**SOURCE RECORDS**:
BEGIN
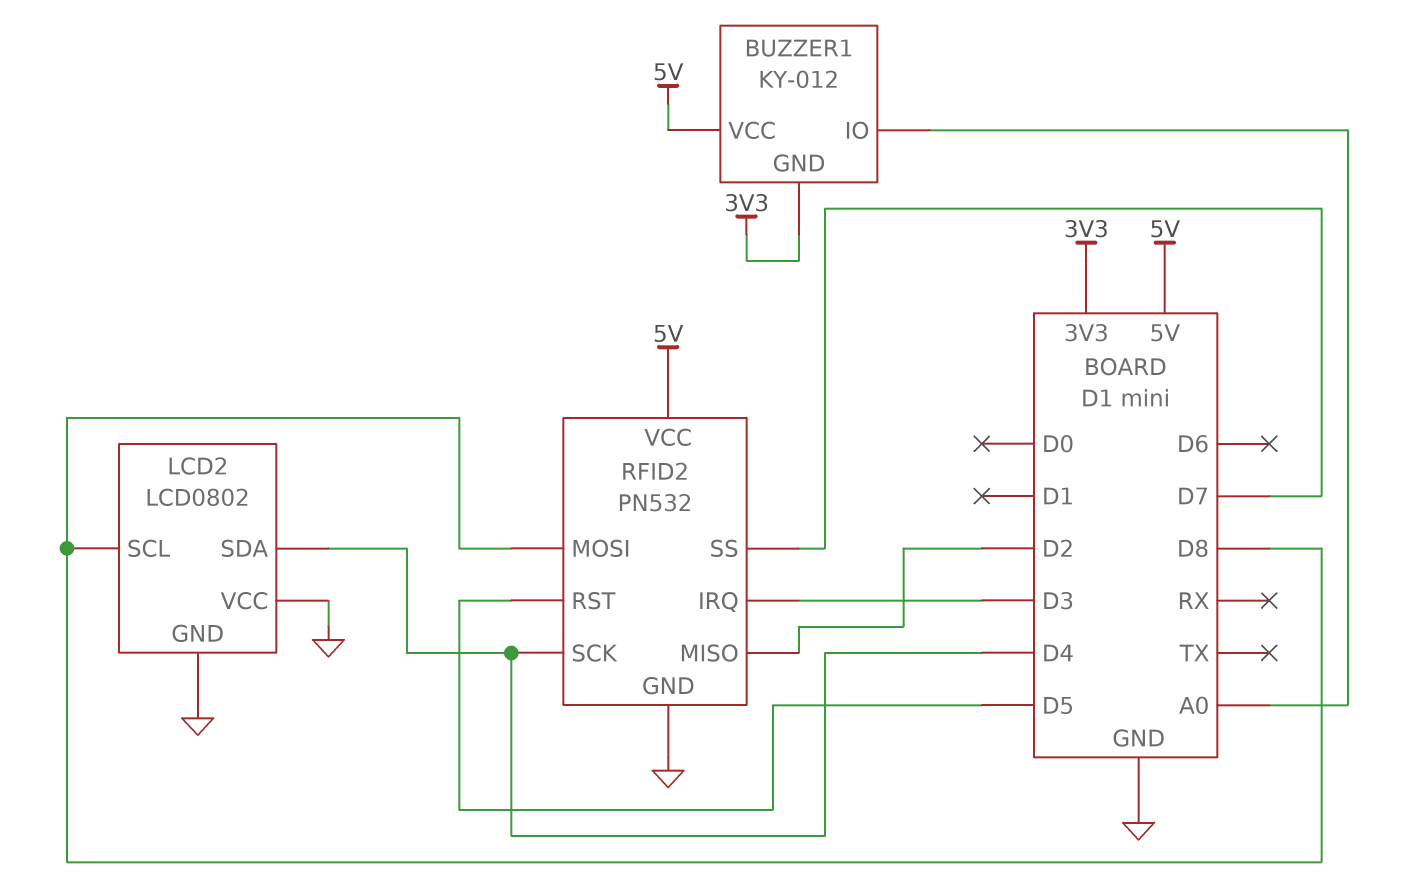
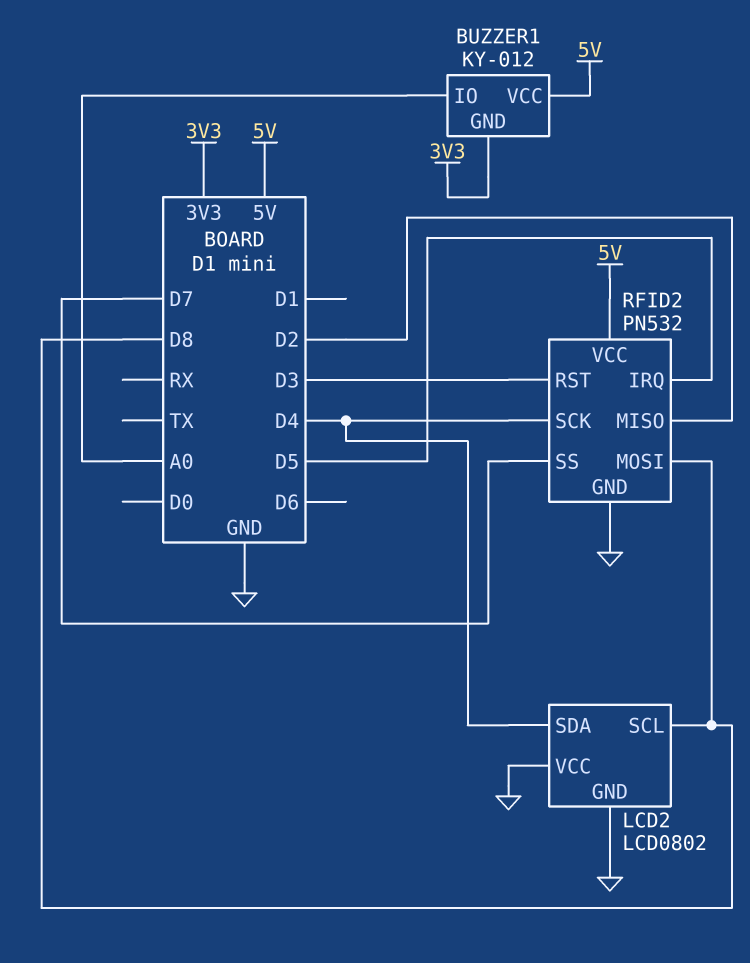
RFID2 pin IRQ: D3 -> D5
RFID2 pin RST: D5 -> D3

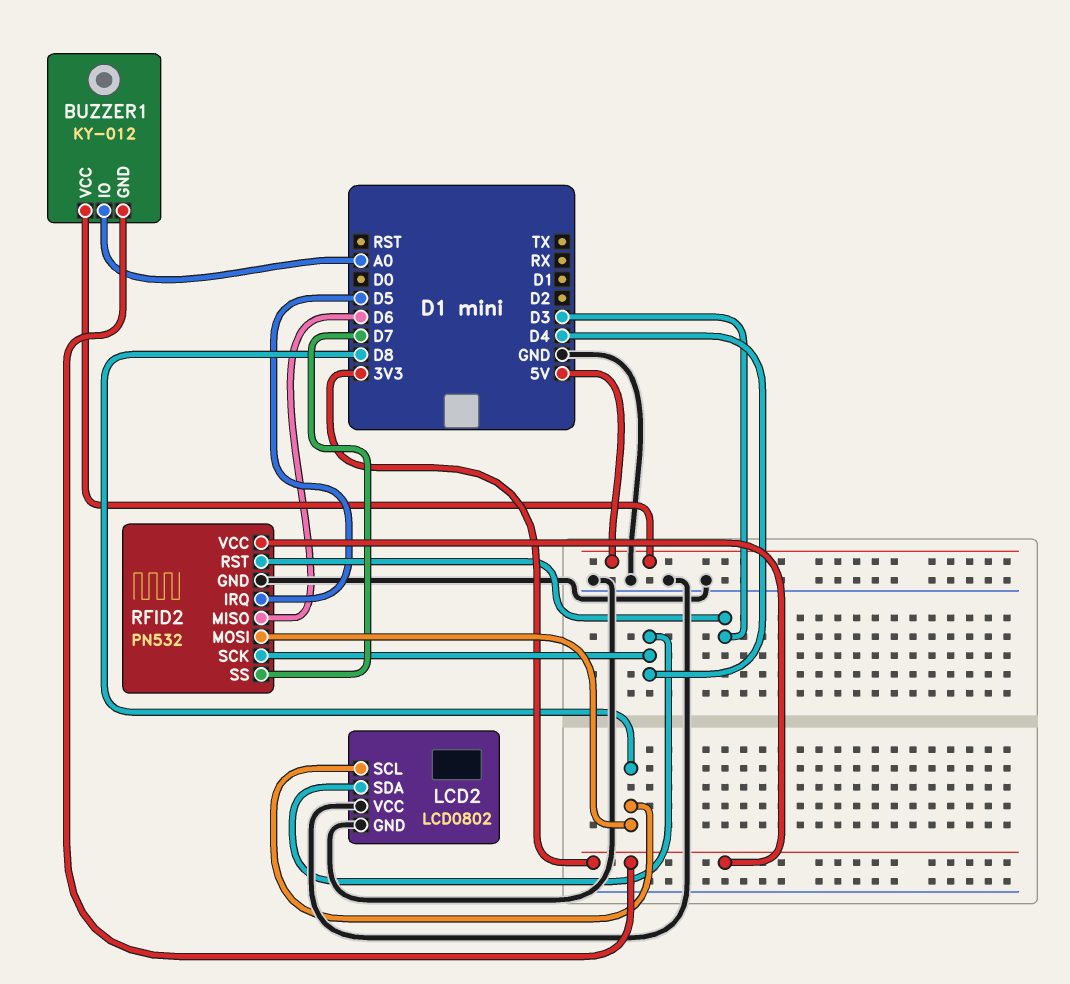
RFID2 pin MISO: D2 -> D6
RFID2 pin VCC: 5V -> 3V3

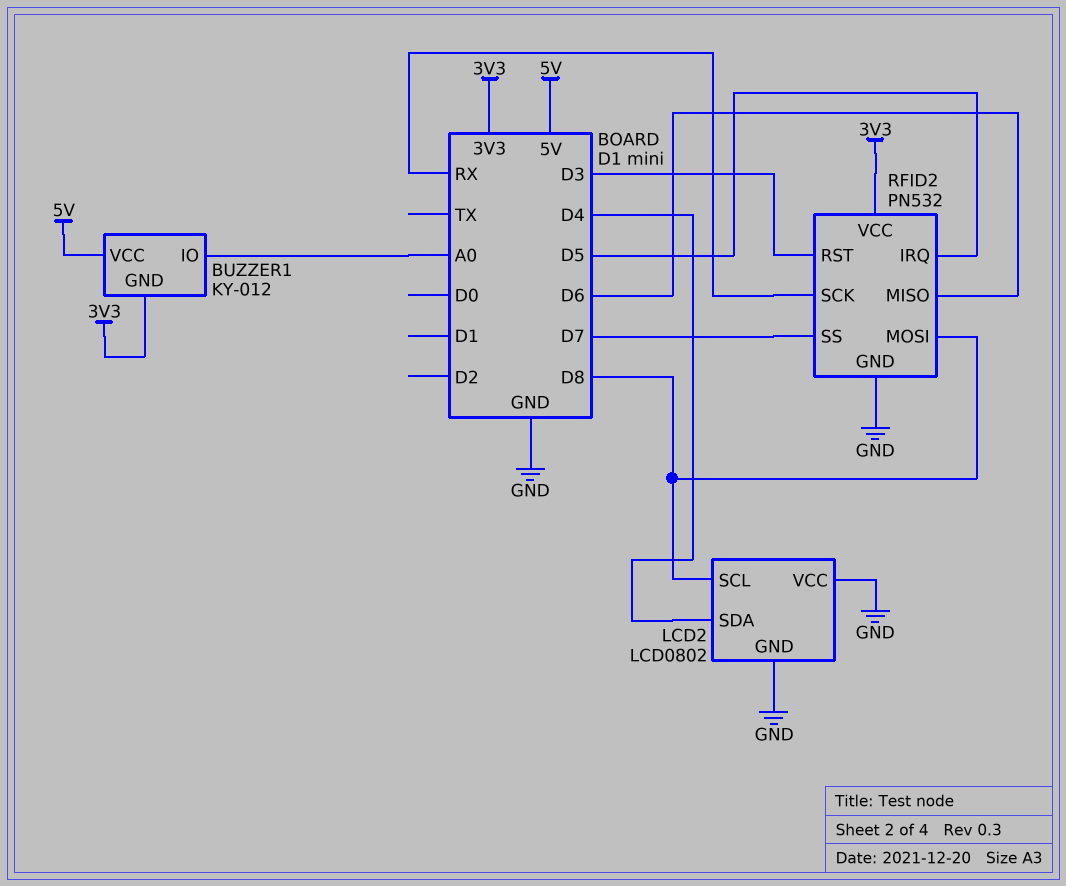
RFID2 pin SCK: D4 -> RX

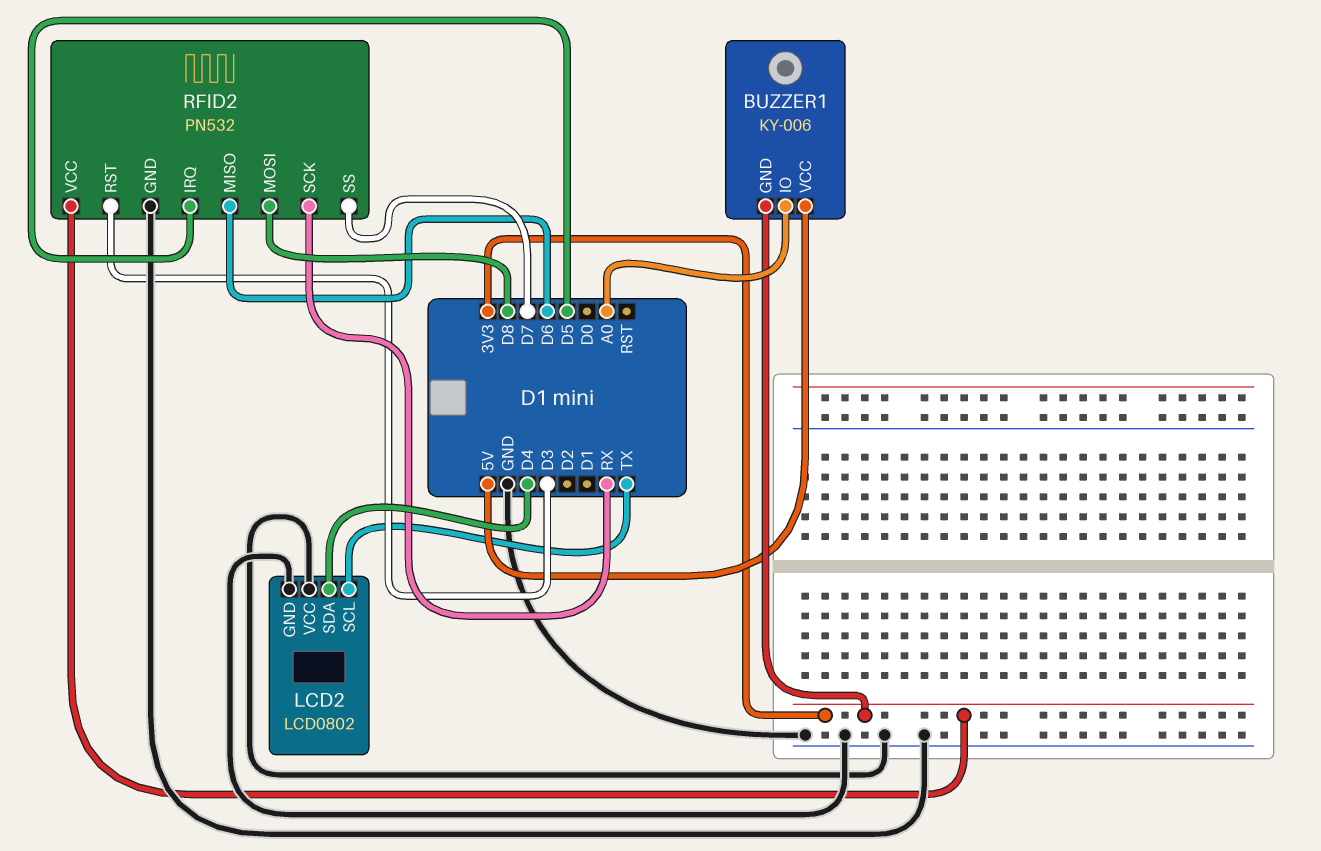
BUZZER1: KY-012 -> KY-006
LCD2 pin SCL: D8 -> TX

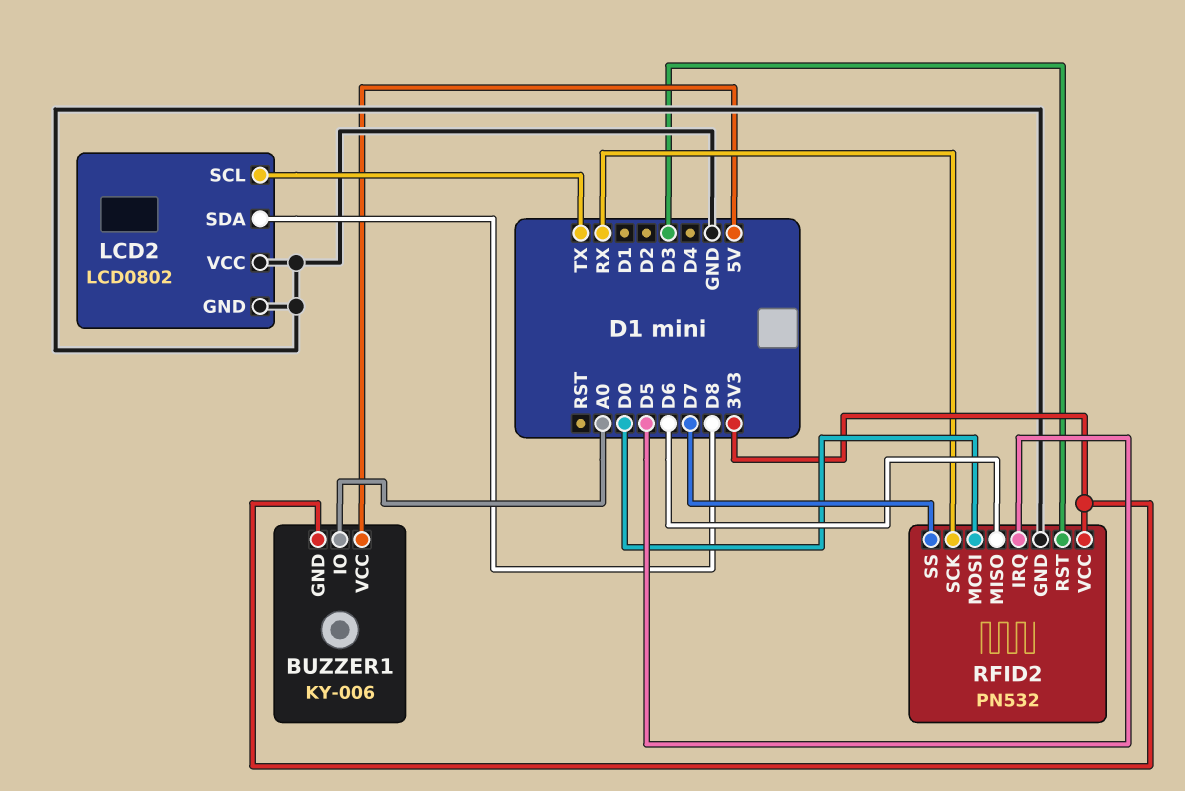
LCD2 pin SDA: D4 -> D8
RFID2 pin MOSI: D8 -> D0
END
**REQUIRED ACTION**:
Please output the records exactly, leaving the pictures out.

**ANSWER BELOW**:
RFID2 pin IRQ: D3 -> D5
RFID2 pin RST: D5 -> D3

RFID2 pin MISO: D2 -> D6
RFID2 pin VCC: 5V -> 3V3

RFID2 pin SCK: D4 -> RX

BUZZER1: KY-012 -> KY-006
LCD2 pin SCL: D8 -> TX

LCD2 pin SDA: D4 -> D8
RFID2 pin MOSI: D8 -> D0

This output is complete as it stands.